* Required work
From the records that follow, copy every line that contains the word "moved".

-.-.-

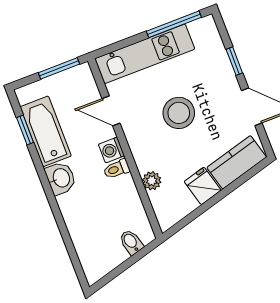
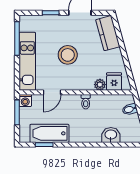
washing machine: (111, 150) -> (25, 101), moved
washbasin: (61, 178) -> (111, 135), moved
fridge: (203, 186) -> (114, 81), moved, turned 105

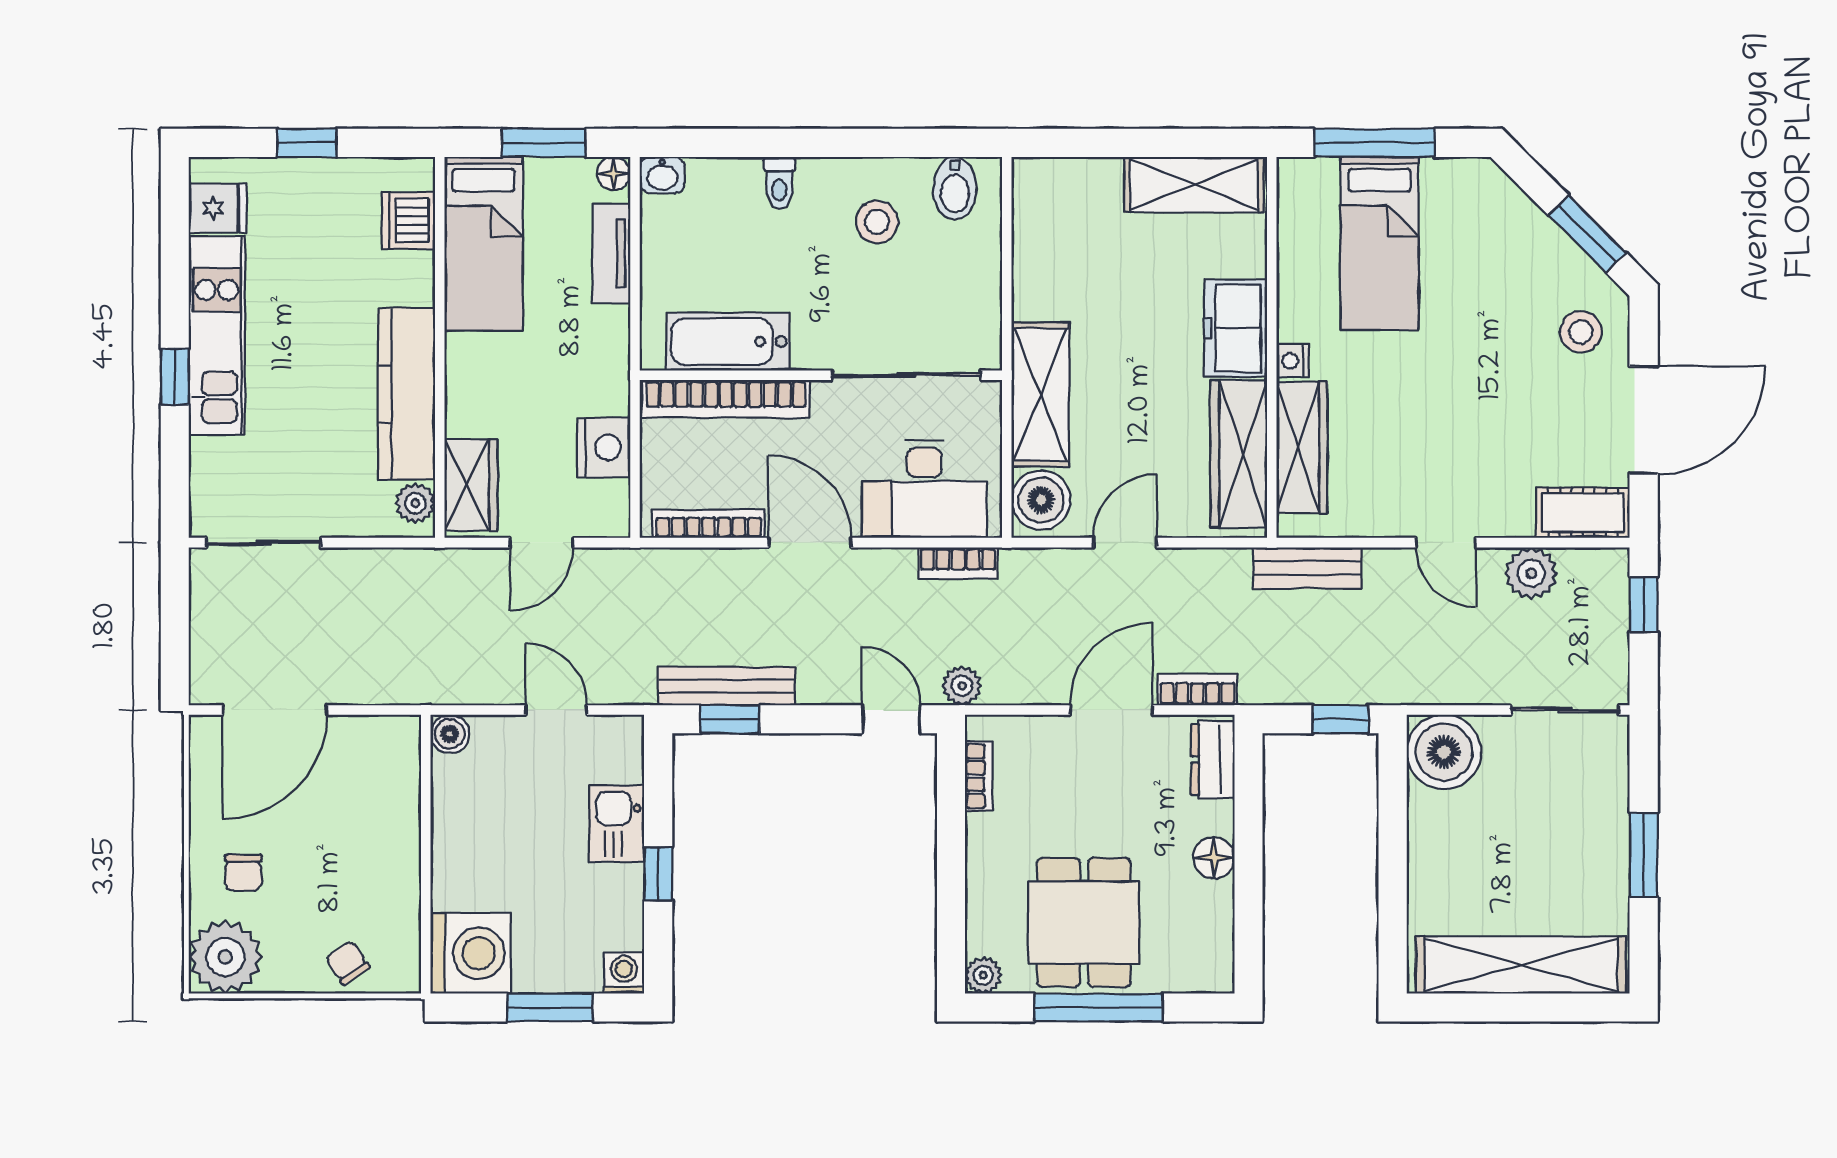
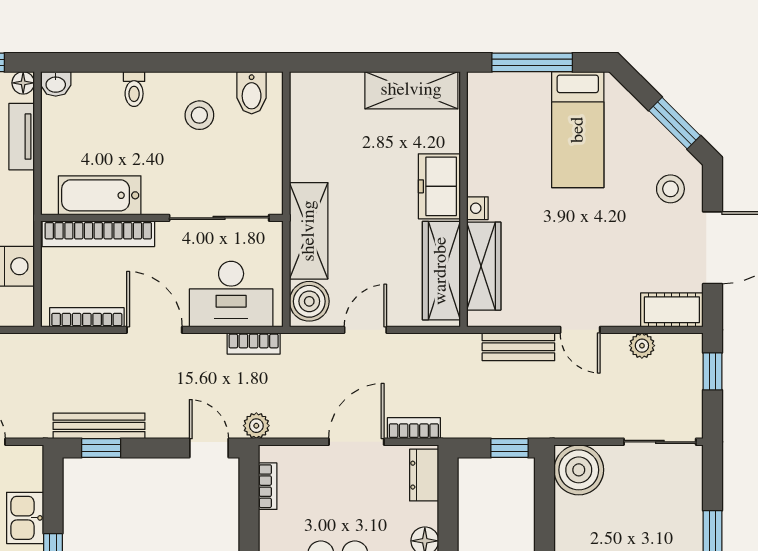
bed: (1380, 243) -> (578, 130), moved
bench: (1307, 568) -> (518, 347), moved
plant: (1531, 573) -> (642, 346), width x0.73, depth x0.73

-.-.-

* Expected output
washing machine: (111, 150) -> (25, 101), moved
washbasin: (61, 178) -> (111, 135), moved
fridge: (203, 186) -> (114, 81), moved, turned 105
bed: (1380, 243) -> (578, 130), moved
bench: (1307, 568) -> (518, 347), moved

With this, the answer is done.